Extracted information —
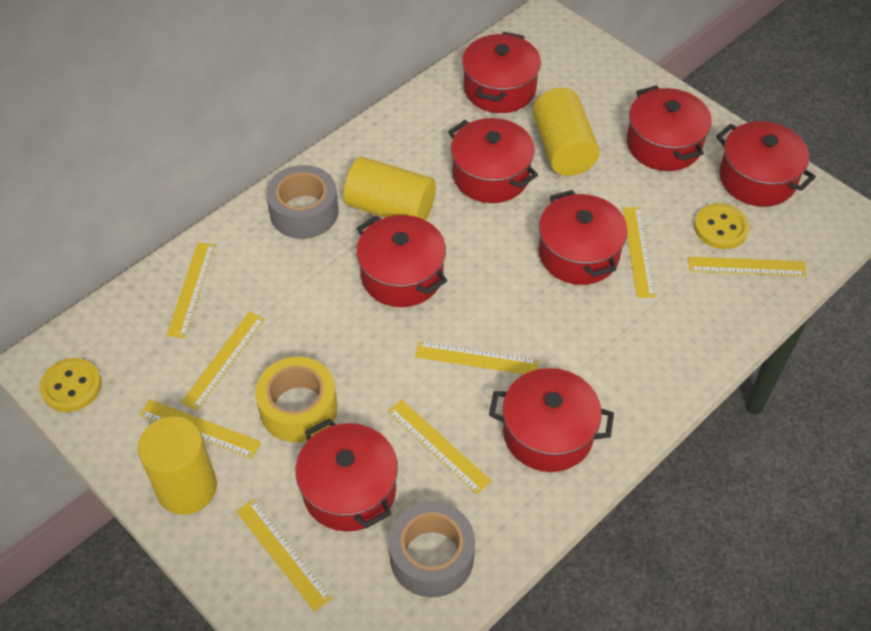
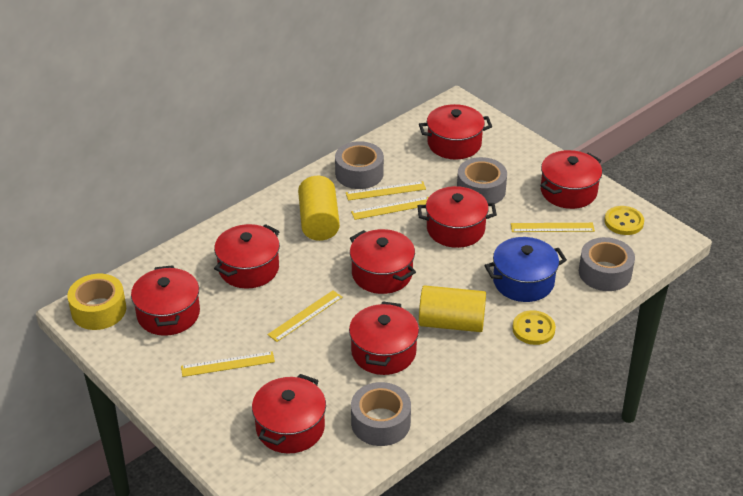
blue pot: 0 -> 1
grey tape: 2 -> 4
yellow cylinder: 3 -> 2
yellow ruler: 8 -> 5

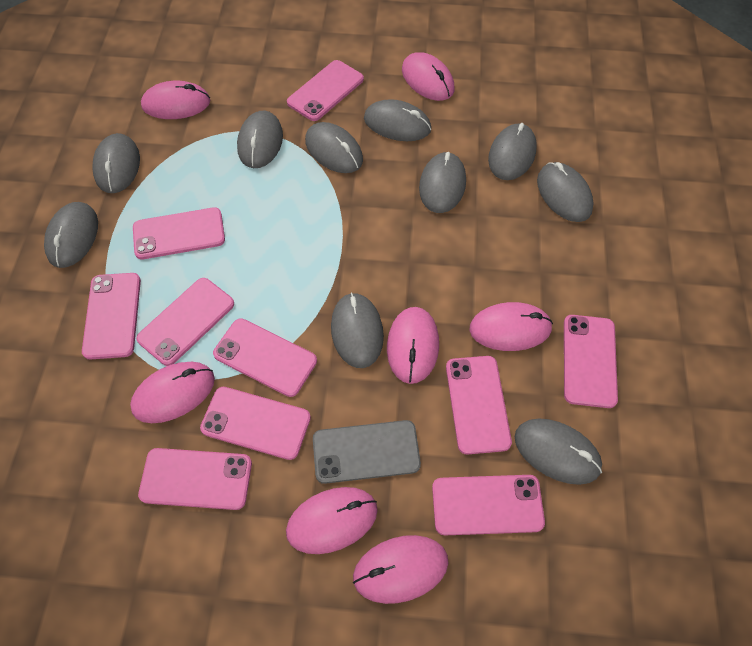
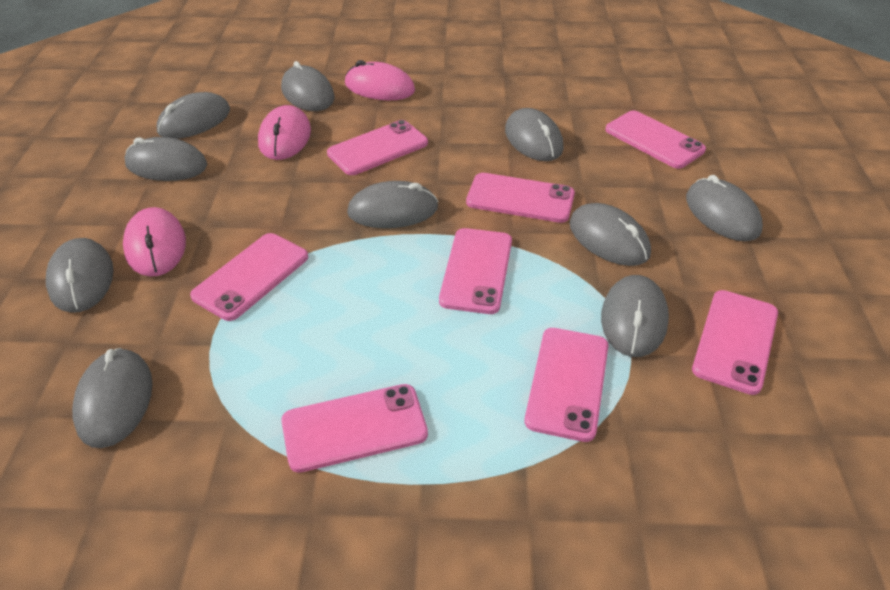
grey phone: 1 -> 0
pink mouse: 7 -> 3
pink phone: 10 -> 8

Assignment — The final stretch of the data, from the line with "grey tape: 2 -> 4" through its last line, is to be retyped exactly; pictures are not part of the copy.

Problem solution —
grey tape: 2 -> 4
yellow cylinder: 3 -> 2
yellow ruler: 8 -> 5

grey phone: 1 -> 0
pink mouse: 7 -> 3
pink phone: 10 -> 8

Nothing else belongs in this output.